- **Task instructions**:
The answer must consist of every line from the entries that holds the word "none".

- **Input data**:

BEGIN

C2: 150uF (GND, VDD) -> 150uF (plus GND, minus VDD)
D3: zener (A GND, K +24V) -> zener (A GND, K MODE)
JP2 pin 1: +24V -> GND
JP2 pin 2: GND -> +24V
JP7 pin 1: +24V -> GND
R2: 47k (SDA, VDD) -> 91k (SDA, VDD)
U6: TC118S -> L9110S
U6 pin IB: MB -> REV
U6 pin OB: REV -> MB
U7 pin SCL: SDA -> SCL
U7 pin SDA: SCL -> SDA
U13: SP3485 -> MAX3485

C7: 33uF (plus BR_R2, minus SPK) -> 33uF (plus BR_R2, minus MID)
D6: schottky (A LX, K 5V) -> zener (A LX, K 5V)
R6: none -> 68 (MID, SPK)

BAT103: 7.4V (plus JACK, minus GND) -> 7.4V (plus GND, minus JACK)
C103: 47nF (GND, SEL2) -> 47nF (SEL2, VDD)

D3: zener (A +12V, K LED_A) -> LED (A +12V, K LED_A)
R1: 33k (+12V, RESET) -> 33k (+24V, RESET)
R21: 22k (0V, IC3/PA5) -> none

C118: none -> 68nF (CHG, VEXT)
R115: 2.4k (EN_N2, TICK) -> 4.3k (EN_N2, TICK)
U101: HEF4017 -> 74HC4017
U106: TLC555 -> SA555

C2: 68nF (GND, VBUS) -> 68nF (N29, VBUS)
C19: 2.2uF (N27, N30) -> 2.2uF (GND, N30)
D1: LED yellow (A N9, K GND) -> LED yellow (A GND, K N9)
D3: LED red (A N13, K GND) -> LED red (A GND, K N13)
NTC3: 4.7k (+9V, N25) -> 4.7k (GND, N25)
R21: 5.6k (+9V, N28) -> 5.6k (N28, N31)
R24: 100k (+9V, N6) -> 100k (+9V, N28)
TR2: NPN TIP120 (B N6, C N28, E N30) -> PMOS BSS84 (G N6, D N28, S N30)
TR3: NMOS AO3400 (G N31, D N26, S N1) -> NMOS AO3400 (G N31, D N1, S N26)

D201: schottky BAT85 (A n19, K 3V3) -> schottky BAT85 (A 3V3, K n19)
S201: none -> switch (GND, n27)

END

- **Solved problem**:
R6: none -> 68 (MID, SPK)
R21: 22k (0V, IC3/PA5) -> none
C118: none -> 68nF (CHG, VEXT)
S201: none -> switch (GND, n27)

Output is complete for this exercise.